Information supplied: Begin

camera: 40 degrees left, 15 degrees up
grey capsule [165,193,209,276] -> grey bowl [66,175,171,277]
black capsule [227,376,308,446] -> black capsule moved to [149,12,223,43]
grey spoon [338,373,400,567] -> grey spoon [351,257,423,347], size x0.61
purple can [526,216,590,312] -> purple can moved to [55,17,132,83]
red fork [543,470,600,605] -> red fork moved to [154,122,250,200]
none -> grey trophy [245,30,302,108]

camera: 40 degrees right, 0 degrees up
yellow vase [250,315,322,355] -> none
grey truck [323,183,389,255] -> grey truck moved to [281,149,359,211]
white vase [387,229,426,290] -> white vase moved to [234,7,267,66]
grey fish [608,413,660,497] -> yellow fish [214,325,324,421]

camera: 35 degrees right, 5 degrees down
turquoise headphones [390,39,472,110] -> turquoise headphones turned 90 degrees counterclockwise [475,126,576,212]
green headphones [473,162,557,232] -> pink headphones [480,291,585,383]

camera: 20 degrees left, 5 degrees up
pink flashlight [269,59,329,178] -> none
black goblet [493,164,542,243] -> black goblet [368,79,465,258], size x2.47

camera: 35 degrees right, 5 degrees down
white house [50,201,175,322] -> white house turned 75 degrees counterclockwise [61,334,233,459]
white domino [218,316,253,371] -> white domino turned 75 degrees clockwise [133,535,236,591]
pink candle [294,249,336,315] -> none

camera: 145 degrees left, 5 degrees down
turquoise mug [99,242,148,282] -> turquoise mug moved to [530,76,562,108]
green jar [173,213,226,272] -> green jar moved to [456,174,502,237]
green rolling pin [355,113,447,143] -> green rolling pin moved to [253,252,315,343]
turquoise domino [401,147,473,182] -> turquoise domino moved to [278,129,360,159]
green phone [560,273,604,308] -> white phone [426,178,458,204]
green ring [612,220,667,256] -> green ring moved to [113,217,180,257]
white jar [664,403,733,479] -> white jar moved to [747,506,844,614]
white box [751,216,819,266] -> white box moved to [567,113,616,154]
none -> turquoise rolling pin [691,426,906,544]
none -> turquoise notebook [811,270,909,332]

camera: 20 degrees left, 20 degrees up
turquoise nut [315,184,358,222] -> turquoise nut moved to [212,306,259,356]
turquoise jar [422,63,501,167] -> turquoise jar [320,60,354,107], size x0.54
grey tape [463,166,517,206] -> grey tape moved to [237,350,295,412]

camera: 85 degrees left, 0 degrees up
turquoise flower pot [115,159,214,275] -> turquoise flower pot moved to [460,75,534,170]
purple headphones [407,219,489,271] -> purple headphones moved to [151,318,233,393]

Information supplied: End

* [What the exercise asks]: Output should match, line for line, the stretch of the material above from the line holding "white vase [387,229,426,290]" through the line holding "turquoise domino [401,147,473,182]".

* [Output below]:
white vase [387,229,426,290] -> white vase moved to [234,7,267,66]
grey fish [608,413,660,497] -> yellow fish [214,325,324,421]

camera: 35 degrees right, 5 degrees down
turquoise headphones [390,39,472,110] -> turquoise headphones turned 90 degrees counterclockwise [475,126,576,212]
green headphones [473,162,557,232] -> pink headphones [480,291,585,383]

camera: 20 degrees left, 5 degrees up
pink flashlight [269,59,329,178] -> none
black goblet [493,164,542,243] -> black goblet [368,79,465,258], size x2.47

camera: 35 degrees right, 5 degrees down
white house [50,201,175,322] -> white house turned 75 degrees counterclockwise [61,334,233,459]
white domino [218,316,253,371] -> white domino turned 75 degrees clockwise [133,535,236,591]
pink candle [294,249,336,315] -> none

camera: 145 degrees left, 5 degrees down
turquoise mug [99,242,148,282] -> turquoise mug moved to [530,76,562,108]
green jar [173,213,226,272] -> green jar moved to [456,174,502,237]
green rolling pin [355,113,447,143] -> green rolling pin moved to [253,252,315,343]
turquoise domino [401,147,473,182] -> turquoise domino moved to [278,129,360,159]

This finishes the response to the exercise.